▶ [Exercise]
How many lines in these entries contain the string "VRAW"? Reply with the number alone.

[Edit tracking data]
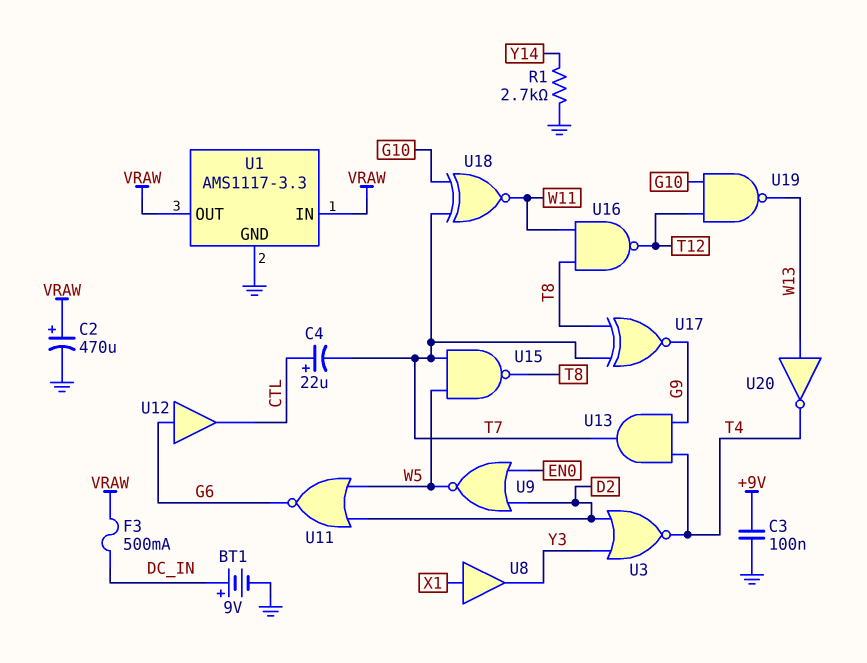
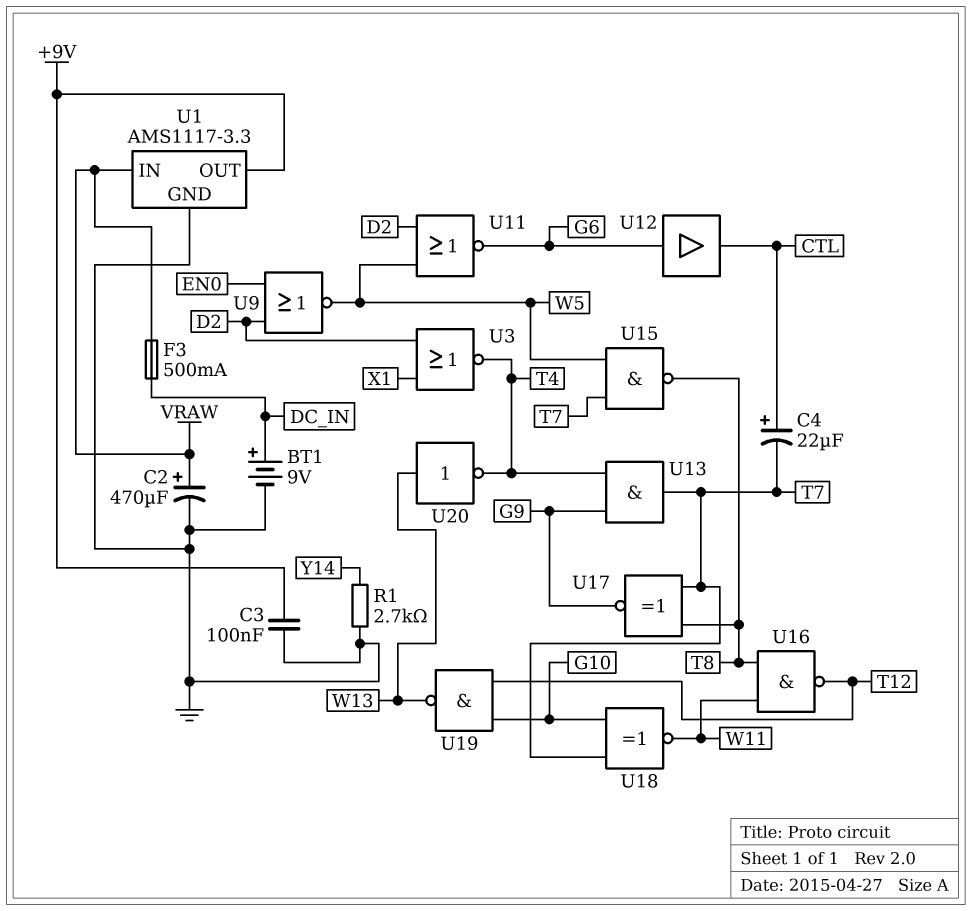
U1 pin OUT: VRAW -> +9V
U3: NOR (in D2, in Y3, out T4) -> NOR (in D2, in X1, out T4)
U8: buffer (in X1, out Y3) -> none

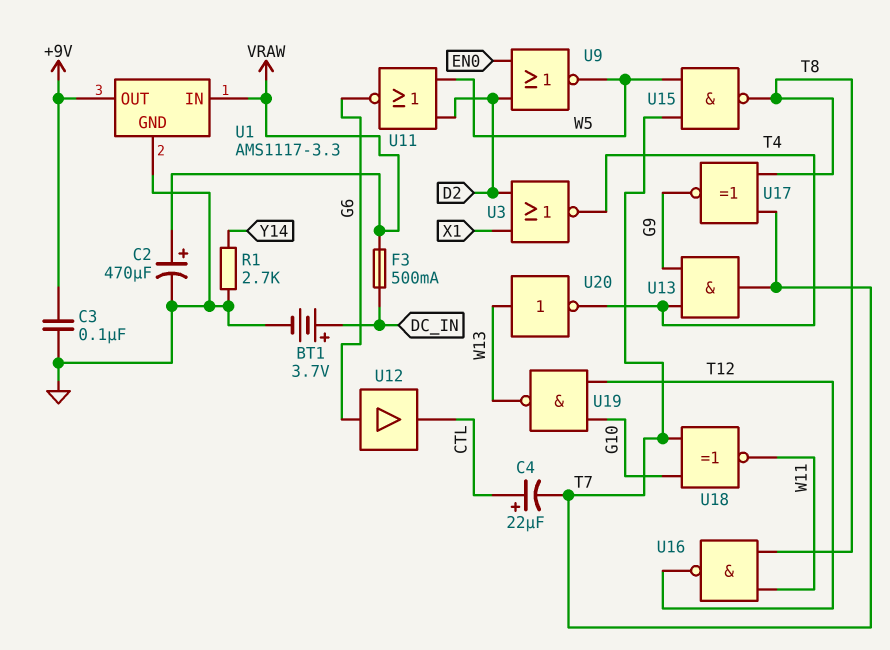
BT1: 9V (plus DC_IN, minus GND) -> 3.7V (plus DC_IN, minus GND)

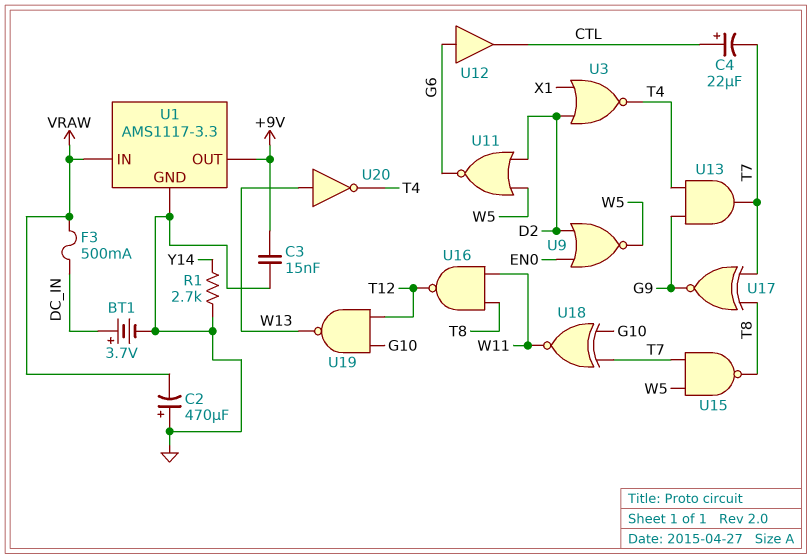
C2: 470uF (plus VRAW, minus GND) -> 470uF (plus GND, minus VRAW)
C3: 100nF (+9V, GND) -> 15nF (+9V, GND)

▶ [The answer]
2